Supplied records ::
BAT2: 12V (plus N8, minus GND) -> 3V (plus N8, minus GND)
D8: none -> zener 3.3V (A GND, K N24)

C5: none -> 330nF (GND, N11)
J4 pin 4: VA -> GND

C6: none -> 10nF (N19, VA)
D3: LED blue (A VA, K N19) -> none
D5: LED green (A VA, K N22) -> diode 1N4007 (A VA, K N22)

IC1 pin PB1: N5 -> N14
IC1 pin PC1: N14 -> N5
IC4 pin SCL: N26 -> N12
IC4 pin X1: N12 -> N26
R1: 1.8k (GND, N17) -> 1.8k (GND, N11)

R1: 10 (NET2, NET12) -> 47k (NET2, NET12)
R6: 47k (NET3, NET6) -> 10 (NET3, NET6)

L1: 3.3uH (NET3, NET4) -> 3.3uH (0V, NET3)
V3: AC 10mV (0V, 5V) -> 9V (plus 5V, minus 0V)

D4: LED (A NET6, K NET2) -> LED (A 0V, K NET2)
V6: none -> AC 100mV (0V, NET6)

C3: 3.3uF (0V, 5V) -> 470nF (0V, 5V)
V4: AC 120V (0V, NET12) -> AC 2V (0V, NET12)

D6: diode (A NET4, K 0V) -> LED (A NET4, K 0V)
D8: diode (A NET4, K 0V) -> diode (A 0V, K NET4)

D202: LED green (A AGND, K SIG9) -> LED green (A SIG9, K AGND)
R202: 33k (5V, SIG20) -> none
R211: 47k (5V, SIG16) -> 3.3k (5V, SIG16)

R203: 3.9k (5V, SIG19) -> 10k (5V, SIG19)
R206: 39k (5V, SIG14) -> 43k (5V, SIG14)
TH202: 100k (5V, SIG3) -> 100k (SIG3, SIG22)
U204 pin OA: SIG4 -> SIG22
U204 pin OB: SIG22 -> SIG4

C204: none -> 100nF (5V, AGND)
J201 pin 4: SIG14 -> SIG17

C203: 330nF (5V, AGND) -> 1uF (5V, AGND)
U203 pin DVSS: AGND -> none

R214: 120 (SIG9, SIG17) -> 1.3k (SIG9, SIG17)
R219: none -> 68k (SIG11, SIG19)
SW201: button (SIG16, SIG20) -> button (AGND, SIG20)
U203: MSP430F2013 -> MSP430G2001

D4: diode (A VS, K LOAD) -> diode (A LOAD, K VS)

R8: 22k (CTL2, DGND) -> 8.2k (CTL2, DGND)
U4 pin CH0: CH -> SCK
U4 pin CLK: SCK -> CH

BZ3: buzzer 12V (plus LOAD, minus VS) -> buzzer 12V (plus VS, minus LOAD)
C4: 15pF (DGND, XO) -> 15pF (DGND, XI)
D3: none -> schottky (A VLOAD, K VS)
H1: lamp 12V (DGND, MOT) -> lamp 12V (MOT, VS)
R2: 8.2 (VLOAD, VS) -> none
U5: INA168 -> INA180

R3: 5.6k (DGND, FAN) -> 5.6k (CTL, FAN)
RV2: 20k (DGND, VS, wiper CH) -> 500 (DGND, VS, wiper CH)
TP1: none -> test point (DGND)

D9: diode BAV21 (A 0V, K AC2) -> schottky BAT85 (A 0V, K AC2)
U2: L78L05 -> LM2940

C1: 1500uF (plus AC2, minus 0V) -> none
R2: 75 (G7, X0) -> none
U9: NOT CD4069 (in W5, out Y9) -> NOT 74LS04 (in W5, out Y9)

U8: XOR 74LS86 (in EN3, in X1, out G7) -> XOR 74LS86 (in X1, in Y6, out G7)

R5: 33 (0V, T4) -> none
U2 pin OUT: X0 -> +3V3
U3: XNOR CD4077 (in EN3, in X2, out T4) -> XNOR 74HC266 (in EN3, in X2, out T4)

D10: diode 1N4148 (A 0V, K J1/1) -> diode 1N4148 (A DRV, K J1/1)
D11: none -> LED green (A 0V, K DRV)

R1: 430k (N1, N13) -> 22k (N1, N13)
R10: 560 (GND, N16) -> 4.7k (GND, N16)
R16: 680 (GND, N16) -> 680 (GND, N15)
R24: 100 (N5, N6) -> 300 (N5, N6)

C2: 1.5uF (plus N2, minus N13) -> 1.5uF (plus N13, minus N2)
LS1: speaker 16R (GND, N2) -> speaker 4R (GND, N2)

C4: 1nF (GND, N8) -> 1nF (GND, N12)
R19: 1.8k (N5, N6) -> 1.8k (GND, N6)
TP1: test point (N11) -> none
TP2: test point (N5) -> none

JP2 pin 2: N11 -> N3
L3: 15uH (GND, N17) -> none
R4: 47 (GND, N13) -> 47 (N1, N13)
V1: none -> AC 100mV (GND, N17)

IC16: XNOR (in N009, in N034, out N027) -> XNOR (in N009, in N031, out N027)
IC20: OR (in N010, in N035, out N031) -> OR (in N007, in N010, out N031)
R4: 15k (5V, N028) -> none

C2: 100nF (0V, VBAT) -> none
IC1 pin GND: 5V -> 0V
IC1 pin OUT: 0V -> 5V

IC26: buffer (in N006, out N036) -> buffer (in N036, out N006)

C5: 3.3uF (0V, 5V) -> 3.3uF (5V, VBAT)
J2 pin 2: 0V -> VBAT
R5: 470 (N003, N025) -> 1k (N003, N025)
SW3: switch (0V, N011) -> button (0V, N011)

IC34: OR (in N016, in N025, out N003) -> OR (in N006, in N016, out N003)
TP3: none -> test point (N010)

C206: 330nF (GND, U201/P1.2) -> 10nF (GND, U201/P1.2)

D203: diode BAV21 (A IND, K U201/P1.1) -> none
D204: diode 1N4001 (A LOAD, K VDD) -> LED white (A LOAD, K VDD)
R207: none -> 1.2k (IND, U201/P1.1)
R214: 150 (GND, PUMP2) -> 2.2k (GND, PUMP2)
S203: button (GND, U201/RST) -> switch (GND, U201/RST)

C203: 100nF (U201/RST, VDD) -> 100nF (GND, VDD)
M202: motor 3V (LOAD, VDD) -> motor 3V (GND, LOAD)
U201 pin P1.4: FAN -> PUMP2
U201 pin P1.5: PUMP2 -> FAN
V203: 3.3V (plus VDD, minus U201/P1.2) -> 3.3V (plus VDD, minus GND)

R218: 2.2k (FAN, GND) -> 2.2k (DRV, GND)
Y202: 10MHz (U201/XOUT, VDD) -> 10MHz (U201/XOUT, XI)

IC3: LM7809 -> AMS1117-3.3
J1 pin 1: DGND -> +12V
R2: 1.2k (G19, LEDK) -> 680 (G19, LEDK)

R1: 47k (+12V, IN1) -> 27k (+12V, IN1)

About this task ::
All lines above from the one holding "D3: none -> schottky (A VLOAD, K VS)" to the one holding "R5: 33 (0V, T4) -> none", inclusive, are to be copied exactly; no other line is wanted.

Output of the task ::
D3: none -> schottky (A VLOAD, K VS)
H1: lamp 12V (DGND, MOT) -> lamp 12V (MOT, VS)
R2: 8.2 (VLOAD, VS) -> none
U5: INA168 -> INA180

R3: 5.6k (DGND, FAN) -> 5.6k (CTL, FAN)
RV2: 20k (DGND, VS, wiper CH) -> 500 (DGND, VS, wiper CH)
TP1: none -> test point (DGND)

D9: diode BAV21 (A 0V, K AC2) -> schottky BAT85 (A 0V, K AC2)
U2: L78L05 -> LM2940

C1: 1500uF (plus AC2, minus 0V) -> none
R2: 75 (G7, X0) -> none
U9: NOT CD4069 (in W5, out Y9) -> NOT 74LS04 (in W5, out Y9)

U8: XOR 74LS86 (in EN3, in X1, out G7) -> XOR 74LS86 (in X1, in Y6, out G7)

R5: 33 (0V, T4) -> none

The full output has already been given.